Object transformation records
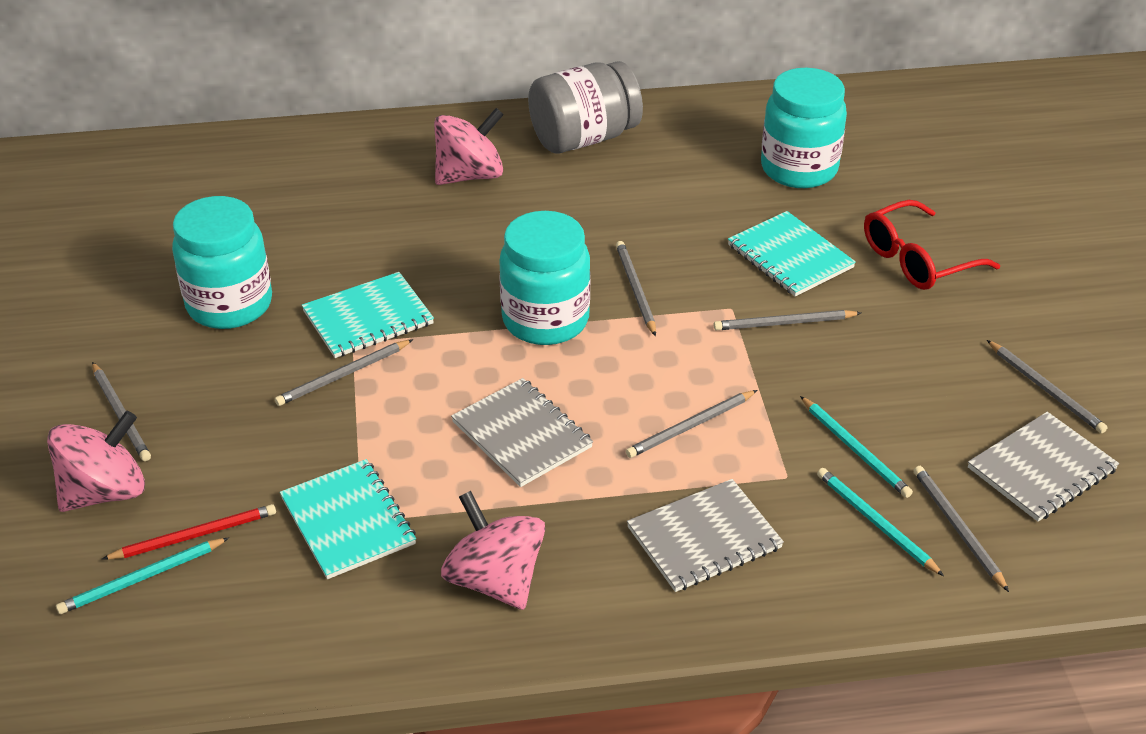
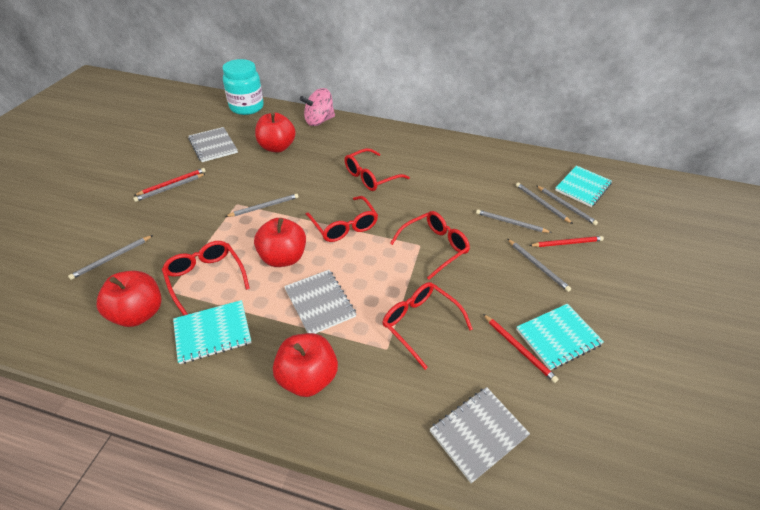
grey jar: 1 -> 0
pink spinning top: 3 -> 1
red apple: 0 -> 4
red glasses: 1 -> 5
red pencil: 1 -> 3
turquoise jar: 3 -> 1
turquoise pencil: 3 -> 0

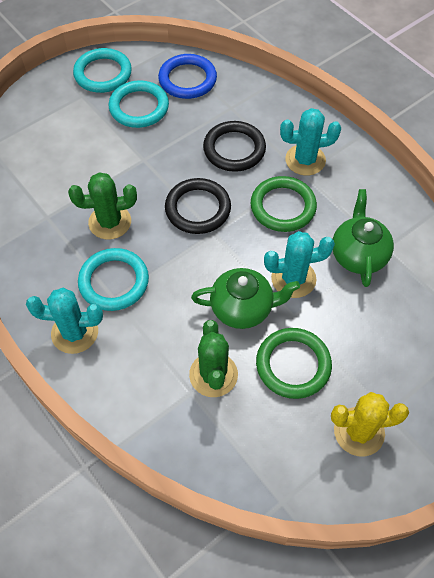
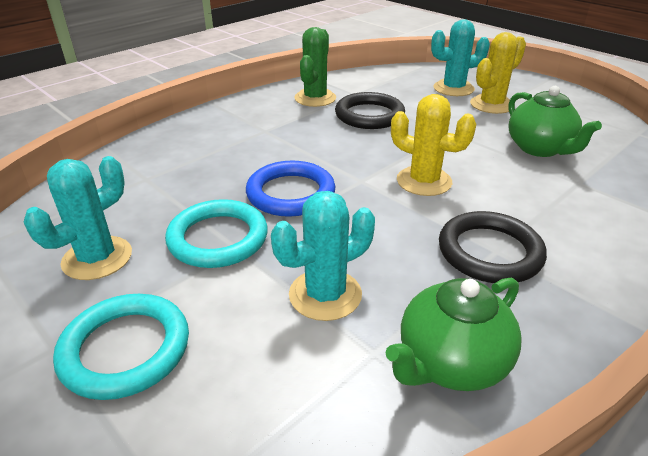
green cactus: 2 -> 1
green ring: 2 -> 0
turquoise ring: 3 -> 2
yellow cactus: 1 -> 2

▸ Task requirements
Please give back all the records above word for word, with no pictures included.

▸ Task output
grey jar: 1 -> 0
pink spinning top: 3 -> 1
red apple: 0 -> 4
red glasses: 1 -> 5
red pencil: 1 -> 3
turquoise jar: 3 -> 1
turquoise pencil: 3 -> 0

green cactus: 2 -> 1
green ring: 2 -> 0
turquoise ring: 3 -> 2
yellow cactus: 1 -> 2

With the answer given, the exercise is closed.